Directions for this task
From the listing below, return every line with the string "none" in it.

Input records
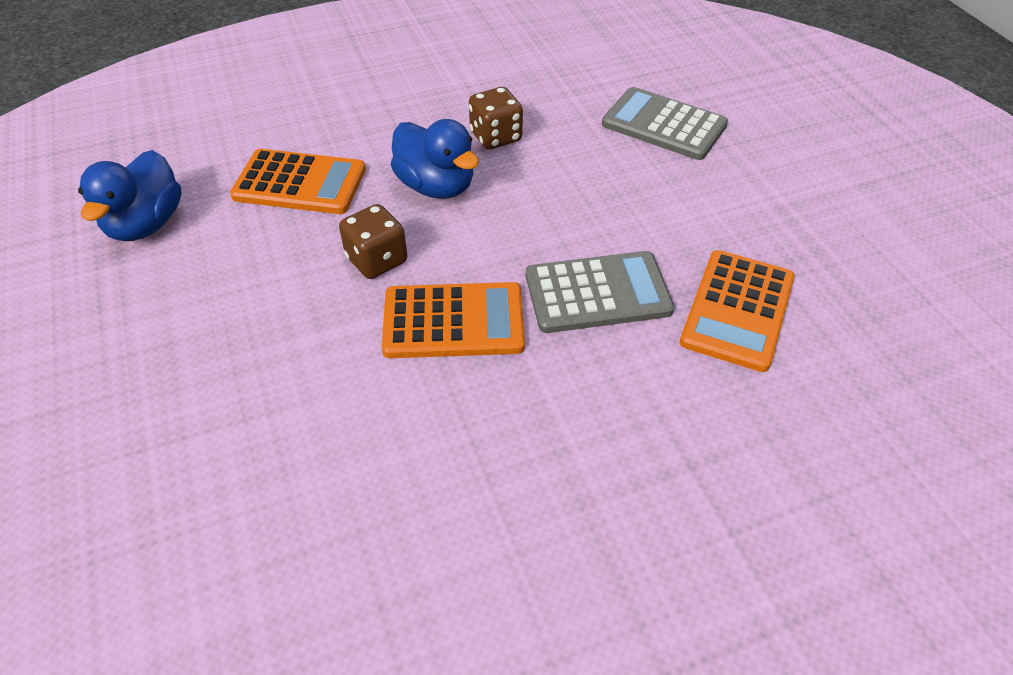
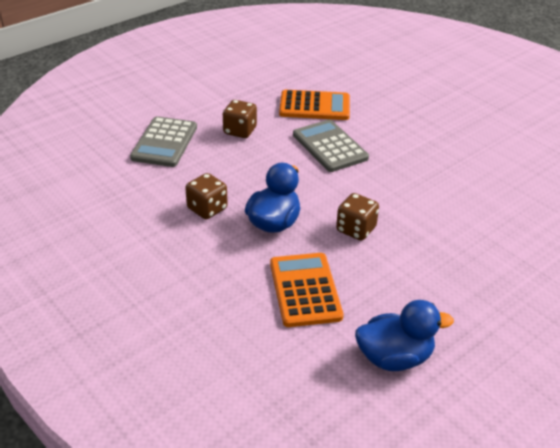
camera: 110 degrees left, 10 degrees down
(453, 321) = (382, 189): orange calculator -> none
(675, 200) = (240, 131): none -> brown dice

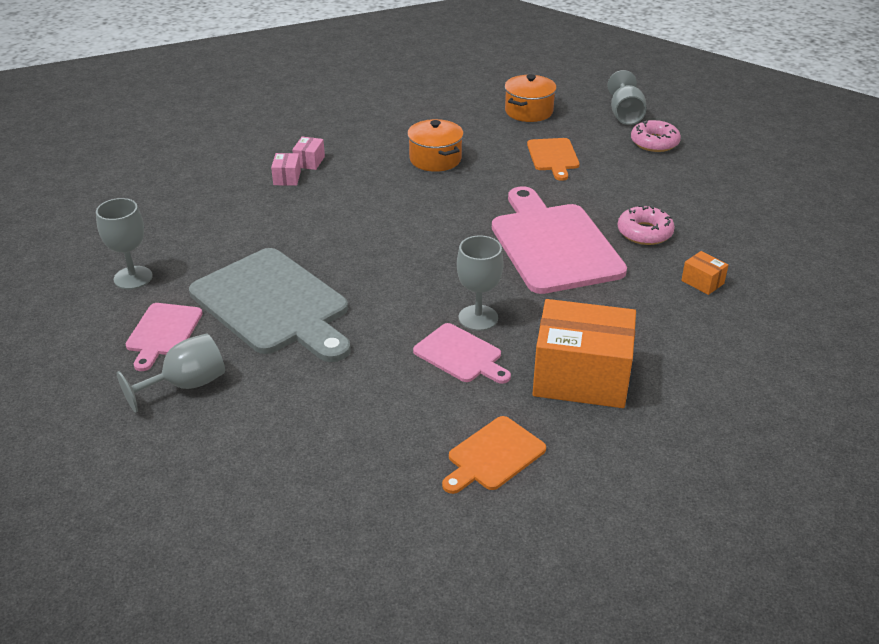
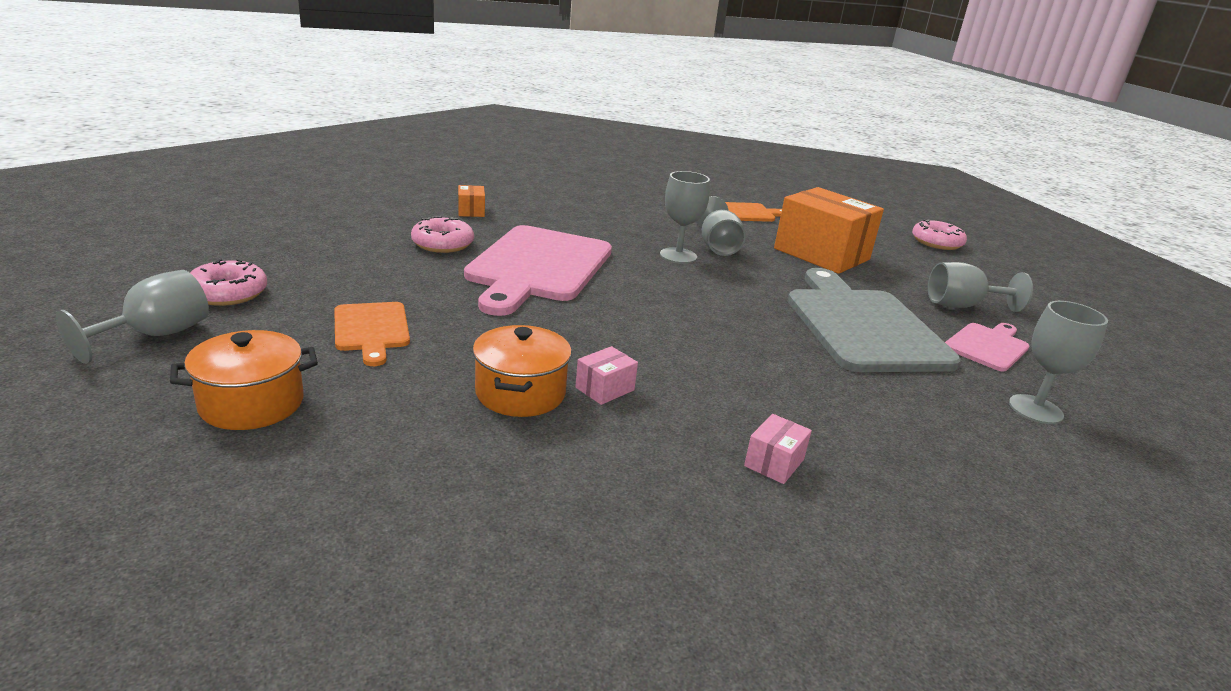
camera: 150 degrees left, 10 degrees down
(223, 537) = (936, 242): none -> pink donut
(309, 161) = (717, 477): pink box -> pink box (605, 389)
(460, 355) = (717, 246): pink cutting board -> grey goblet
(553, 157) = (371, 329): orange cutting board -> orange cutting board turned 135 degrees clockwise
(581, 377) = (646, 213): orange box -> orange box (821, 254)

Response to the task
(453, 321) = (382, 189): orange calculator -> none
(675, 200) = (240, 131): none -> brown dice
(223, 537) = (936, 242): none -> pink donut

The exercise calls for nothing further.